• Records provided
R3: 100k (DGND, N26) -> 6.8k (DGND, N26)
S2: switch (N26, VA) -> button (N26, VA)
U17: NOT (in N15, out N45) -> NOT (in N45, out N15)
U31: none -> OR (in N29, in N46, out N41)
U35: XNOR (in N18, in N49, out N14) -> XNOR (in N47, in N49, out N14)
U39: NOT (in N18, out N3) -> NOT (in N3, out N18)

...

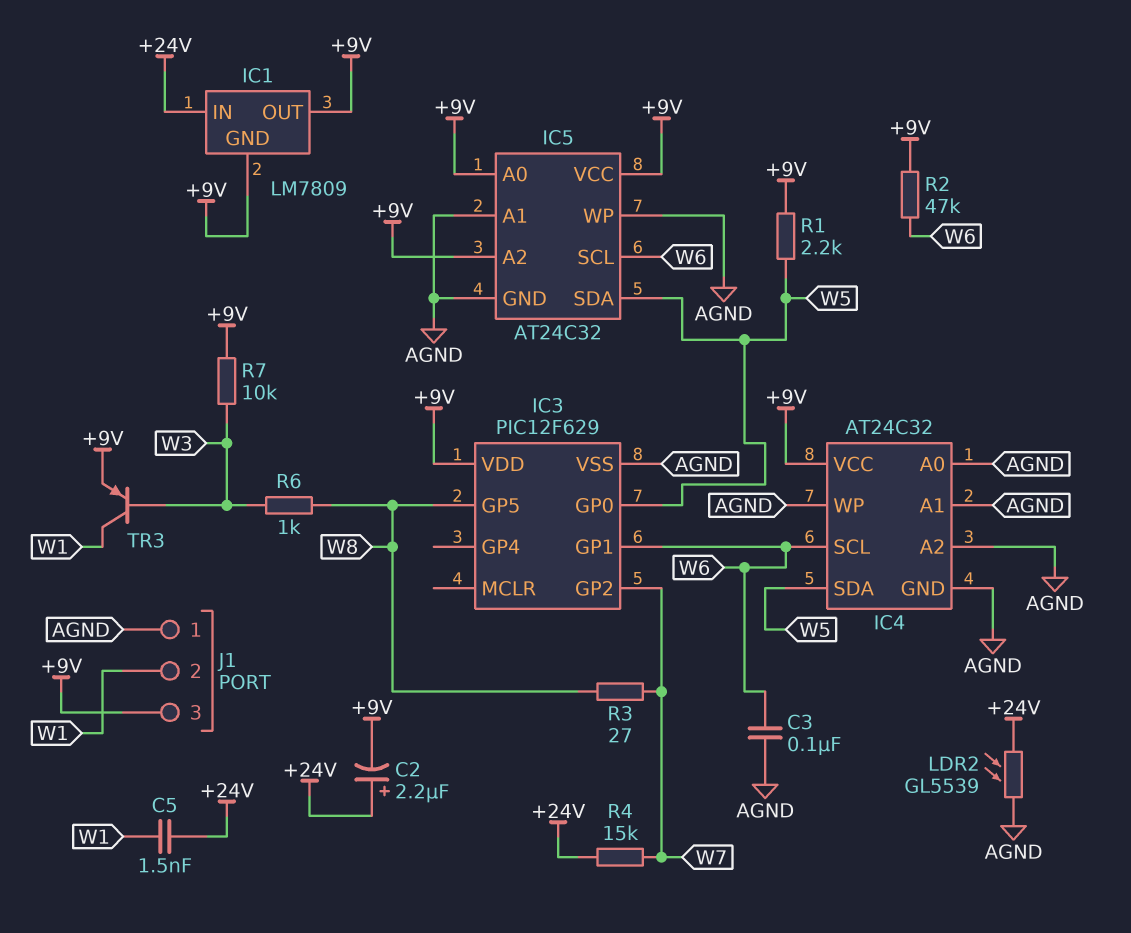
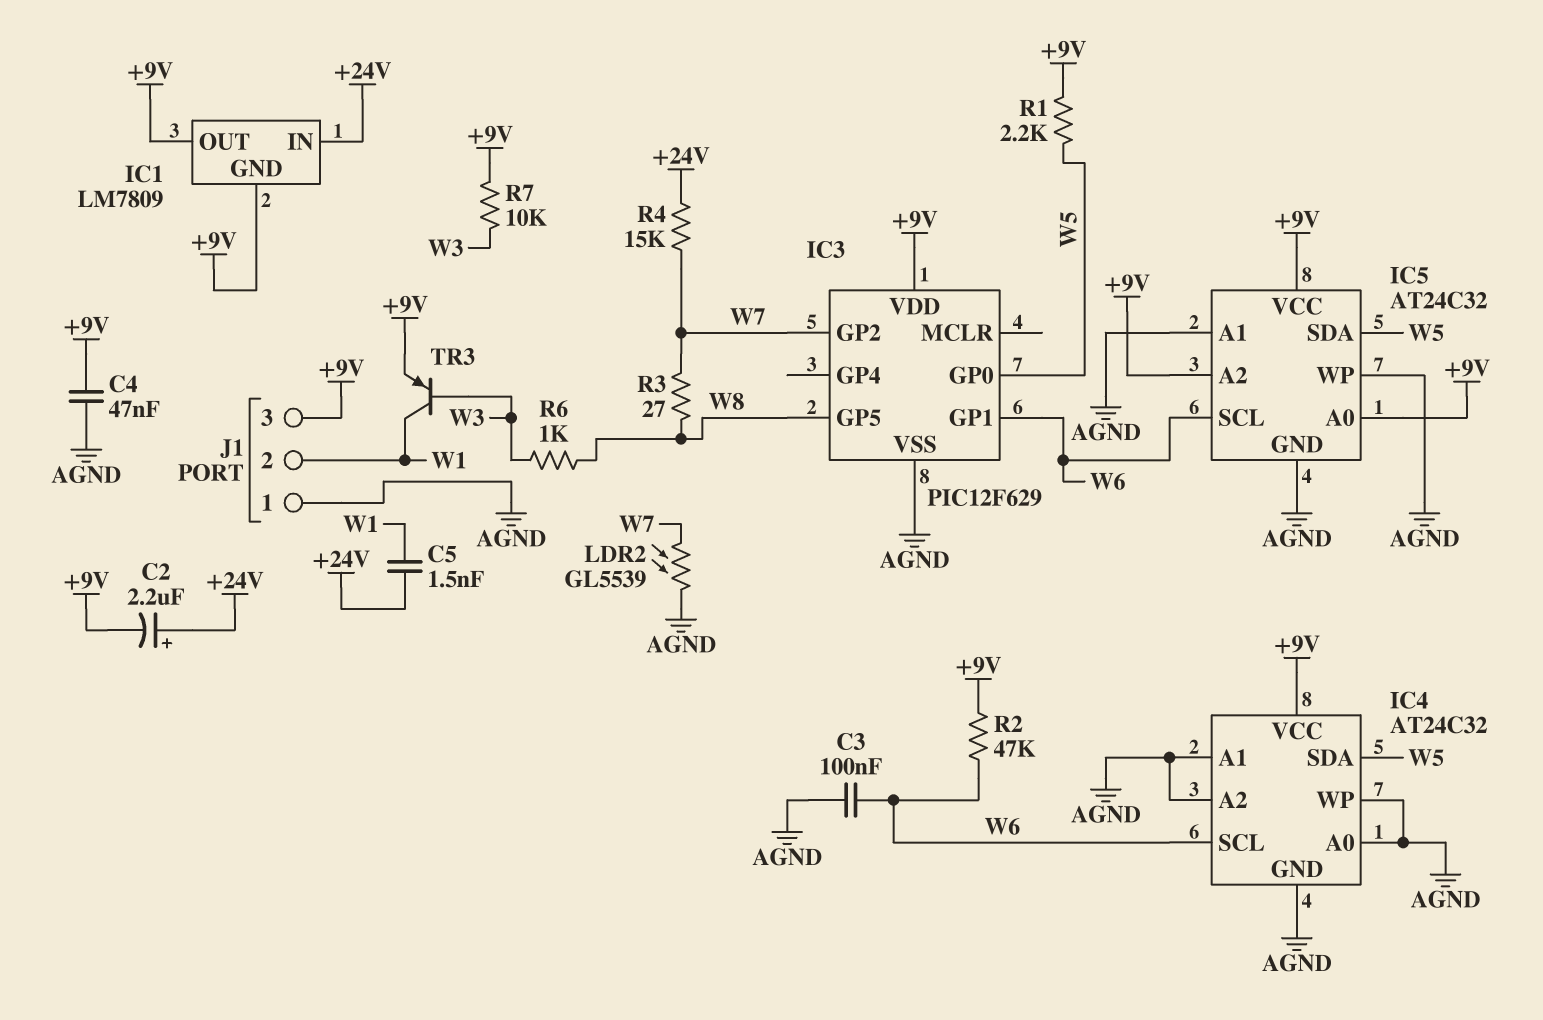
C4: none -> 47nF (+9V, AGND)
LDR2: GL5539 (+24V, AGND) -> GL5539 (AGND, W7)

• Exercise goal
Go through the entries above and report each line with the string "none" in it.

• Written solution
U31: none -> OR (in N29, in N46, out N41)
C4: none -> 47nF (+9V, AGND)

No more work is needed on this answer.